§ Task item: Copy every line from the one containing "mimopak (purple) (no. 2 from left)" through the last line of the records below, both included, and nothing else.

=== Section Start ===

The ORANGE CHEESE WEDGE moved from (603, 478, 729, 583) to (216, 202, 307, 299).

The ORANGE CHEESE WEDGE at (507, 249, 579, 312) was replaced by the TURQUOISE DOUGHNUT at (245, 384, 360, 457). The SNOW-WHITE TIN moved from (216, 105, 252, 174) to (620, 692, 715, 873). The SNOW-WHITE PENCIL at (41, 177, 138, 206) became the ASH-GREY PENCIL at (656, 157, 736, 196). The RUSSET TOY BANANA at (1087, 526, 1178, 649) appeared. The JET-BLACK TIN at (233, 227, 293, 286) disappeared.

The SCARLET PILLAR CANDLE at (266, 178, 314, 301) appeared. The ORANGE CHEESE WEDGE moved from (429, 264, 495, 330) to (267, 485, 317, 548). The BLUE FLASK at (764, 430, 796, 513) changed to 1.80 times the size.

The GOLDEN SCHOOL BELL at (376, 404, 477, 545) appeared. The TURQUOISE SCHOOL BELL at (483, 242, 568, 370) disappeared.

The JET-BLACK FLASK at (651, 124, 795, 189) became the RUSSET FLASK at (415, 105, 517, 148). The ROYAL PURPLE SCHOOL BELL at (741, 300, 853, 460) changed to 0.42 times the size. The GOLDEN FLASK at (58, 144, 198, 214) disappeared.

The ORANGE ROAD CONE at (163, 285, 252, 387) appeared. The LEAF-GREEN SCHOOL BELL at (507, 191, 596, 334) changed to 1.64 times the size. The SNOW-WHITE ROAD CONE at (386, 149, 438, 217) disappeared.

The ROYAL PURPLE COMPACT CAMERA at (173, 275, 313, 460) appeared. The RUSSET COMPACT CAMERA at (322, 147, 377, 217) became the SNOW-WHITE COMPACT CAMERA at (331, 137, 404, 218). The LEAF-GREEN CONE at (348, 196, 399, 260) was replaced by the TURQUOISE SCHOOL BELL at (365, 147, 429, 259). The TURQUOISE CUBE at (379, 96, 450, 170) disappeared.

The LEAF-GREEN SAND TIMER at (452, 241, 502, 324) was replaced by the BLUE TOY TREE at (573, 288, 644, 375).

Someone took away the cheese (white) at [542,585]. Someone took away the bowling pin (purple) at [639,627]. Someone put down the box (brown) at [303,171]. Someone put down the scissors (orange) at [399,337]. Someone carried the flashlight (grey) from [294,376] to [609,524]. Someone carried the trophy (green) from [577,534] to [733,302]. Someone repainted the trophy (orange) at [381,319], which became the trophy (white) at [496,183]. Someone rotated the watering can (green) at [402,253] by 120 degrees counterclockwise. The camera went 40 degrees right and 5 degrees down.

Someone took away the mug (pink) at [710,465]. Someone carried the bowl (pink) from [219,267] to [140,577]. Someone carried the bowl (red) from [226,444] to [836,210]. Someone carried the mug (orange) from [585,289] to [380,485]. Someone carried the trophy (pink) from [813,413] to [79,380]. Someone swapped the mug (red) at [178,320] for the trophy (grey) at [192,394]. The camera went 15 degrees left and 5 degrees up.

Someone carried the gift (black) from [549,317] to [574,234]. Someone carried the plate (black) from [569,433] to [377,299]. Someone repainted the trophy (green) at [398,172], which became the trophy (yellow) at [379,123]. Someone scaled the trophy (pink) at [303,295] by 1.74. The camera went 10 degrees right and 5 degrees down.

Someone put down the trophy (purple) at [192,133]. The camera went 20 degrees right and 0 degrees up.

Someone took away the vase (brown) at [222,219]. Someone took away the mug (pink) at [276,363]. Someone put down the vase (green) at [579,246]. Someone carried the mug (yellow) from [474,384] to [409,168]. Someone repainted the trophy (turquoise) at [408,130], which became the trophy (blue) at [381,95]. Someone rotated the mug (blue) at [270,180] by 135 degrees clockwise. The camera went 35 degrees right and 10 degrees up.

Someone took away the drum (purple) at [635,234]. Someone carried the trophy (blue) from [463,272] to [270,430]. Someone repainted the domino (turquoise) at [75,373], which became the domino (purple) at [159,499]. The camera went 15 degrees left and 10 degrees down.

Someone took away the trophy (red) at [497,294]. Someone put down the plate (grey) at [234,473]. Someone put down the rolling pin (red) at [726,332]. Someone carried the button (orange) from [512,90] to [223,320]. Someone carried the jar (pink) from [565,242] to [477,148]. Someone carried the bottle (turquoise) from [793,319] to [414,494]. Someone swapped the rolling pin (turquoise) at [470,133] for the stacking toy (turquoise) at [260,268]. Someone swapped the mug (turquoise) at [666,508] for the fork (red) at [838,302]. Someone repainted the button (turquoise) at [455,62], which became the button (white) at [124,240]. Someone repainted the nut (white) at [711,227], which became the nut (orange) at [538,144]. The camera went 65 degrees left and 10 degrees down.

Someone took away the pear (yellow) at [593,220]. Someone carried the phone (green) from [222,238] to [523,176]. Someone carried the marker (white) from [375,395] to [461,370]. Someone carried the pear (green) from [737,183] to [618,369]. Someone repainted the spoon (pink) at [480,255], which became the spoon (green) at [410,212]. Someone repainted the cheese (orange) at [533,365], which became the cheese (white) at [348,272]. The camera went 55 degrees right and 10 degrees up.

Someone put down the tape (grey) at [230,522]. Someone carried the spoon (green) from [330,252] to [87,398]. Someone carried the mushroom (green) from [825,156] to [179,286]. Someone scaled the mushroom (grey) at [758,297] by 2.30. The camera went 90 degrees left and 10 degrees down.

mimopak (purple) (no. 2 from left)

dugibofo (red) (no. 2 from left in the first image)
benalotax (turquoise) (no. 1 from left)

=== Section End ===

§ Written solution:
mimopak (purple) (no. 2 from left)

dugibofo (red) (no. 2 from left in the first image)
benalotax (turquoise) (no. 1 from left)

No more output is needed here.